**WHAT THE TASK REQUIRES**
Taking the entries below, transcribe only the lines starting with the one with "green cupcake: 1 -> 3" and going on through the one with "purple watering can: 0 -> 1", exactly as written, without the pictures.

**AVAILABLE DATA**
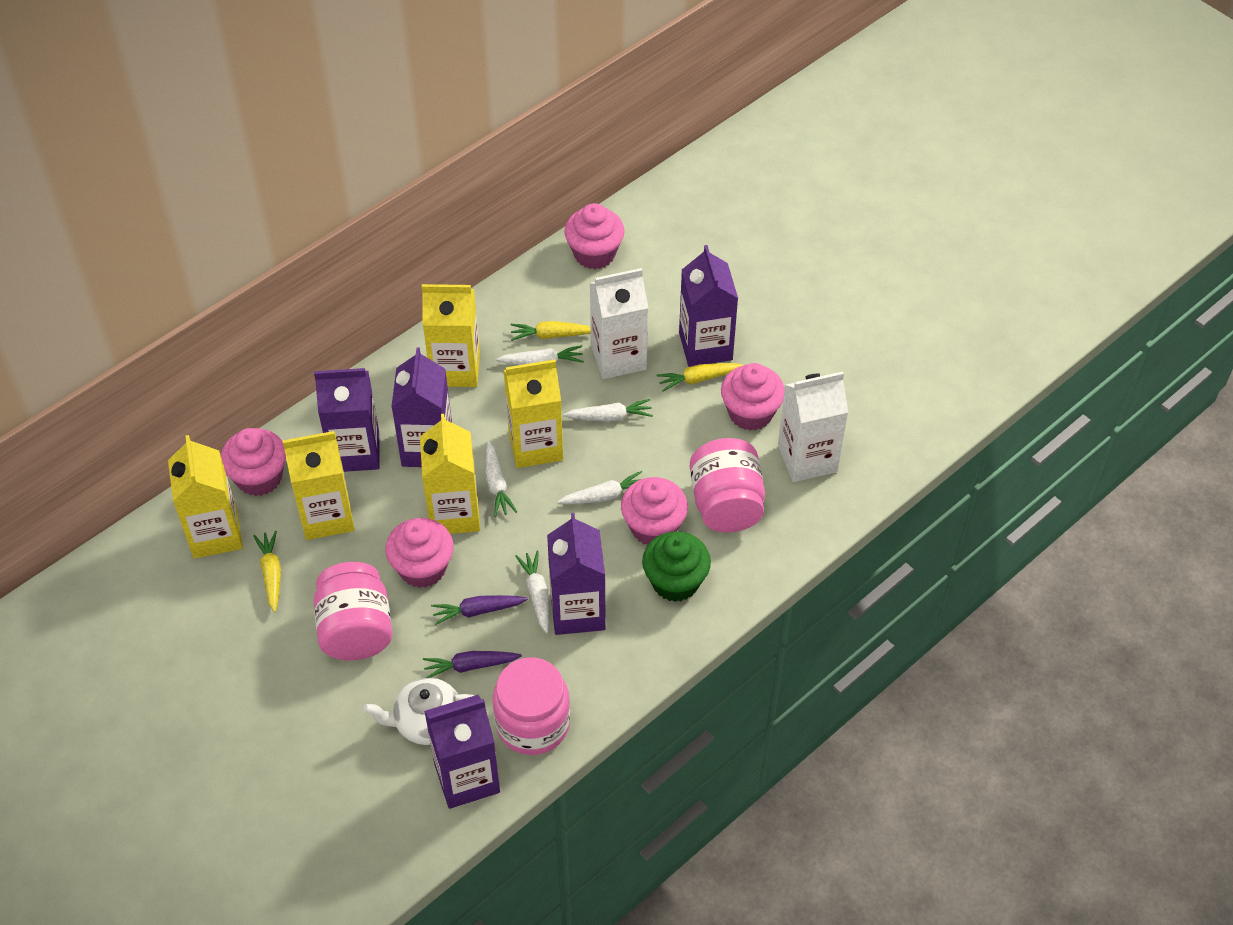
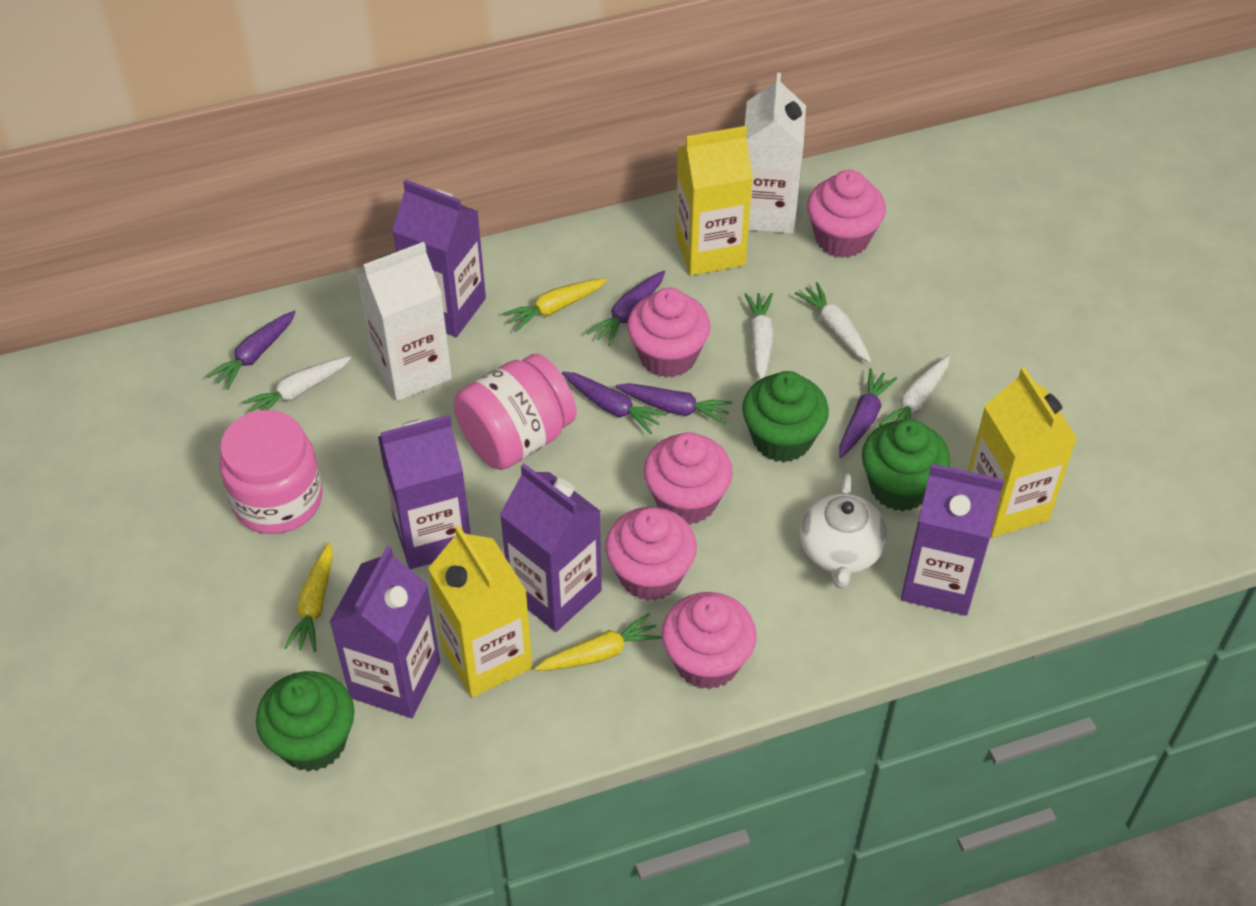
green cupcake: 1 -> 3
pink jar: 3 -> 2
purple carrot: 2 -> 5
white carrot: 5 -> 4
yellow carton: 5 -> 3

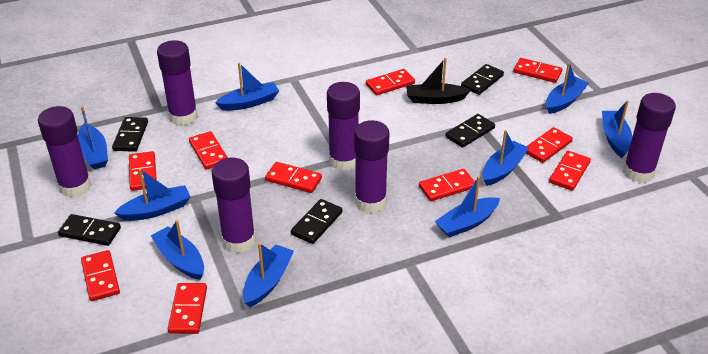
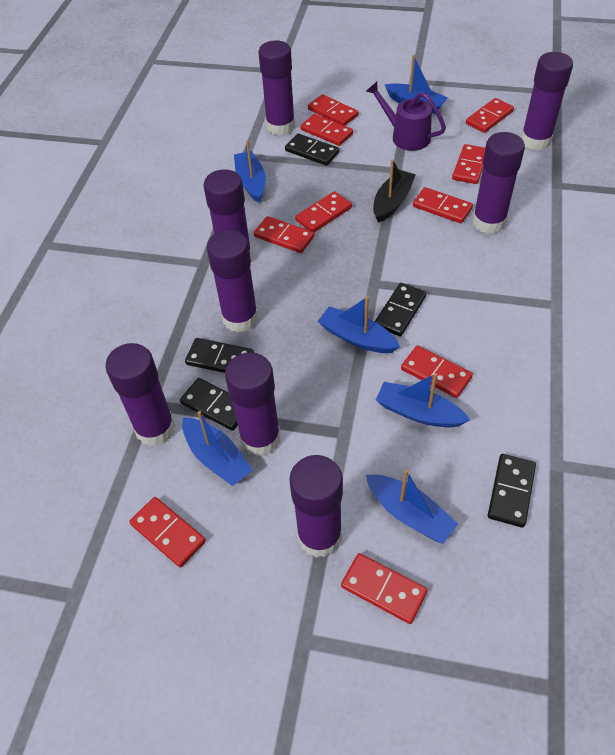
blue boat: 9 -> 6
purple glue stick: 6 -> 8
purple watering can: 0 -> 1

...

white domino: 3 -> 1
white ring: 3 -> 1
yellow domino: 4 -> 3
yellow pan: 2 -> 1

**REPLY TO THE TASK**
green cupcake: 1 -> 3
pink jar: 3 -> 2
purple carrot: 2 -> 5
white carrot: 5 -> 4
yellow carton: 5 -> 3

blue boat: 9 -> 6
purple glue stick: 6 -> 8
purple watering can: 0 -> 1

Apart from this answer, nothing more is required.